◆ **REQUIRED WORK**
You are asked to copy the entire listing exactly, apart from its pictures.

THE DATA below:

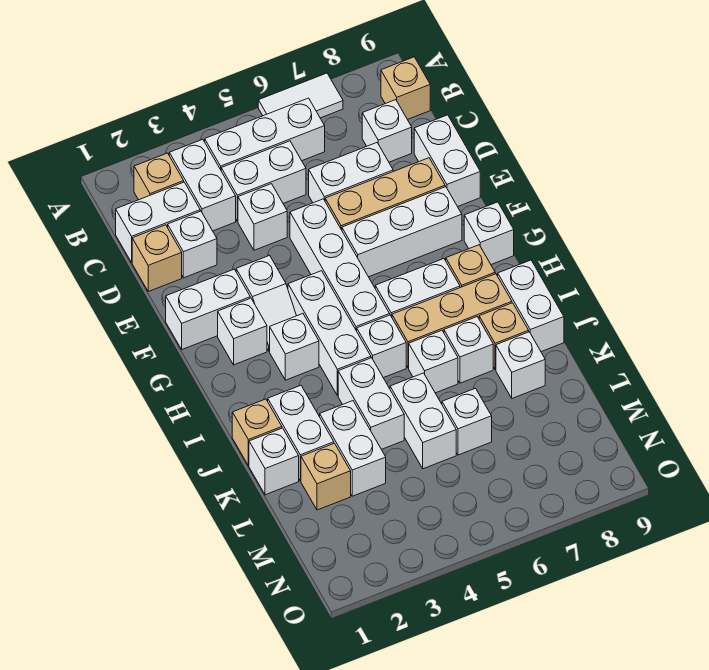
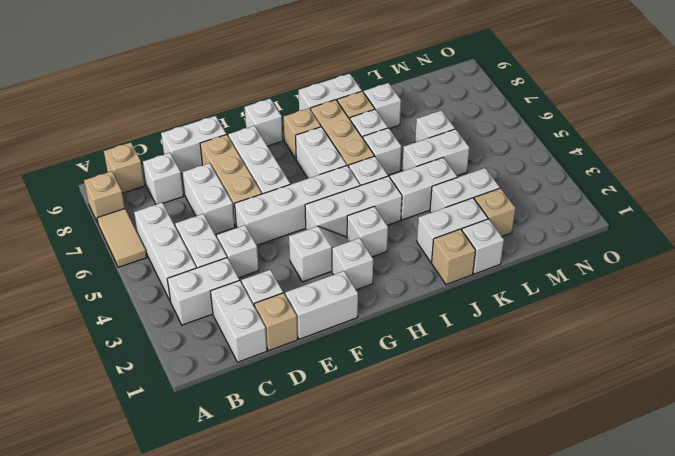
white tile A6:A7 level 1 -> tan tile A6:A7 level 1
tan brick B2 level 1 -> tan brick A8 level 1
white brick F1:F2 level 1 -> white brick E1:F1 level 1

End of THE DATA.

◆ **EXPECTED ANSWER**
white tile A6:A7 level 1 -> tan tile A6:A7 level 1
tan brick B2 level 1 -> tan brick A8 level 1
white brick F1:F2 level 1 -> white brick E1:F1 level 1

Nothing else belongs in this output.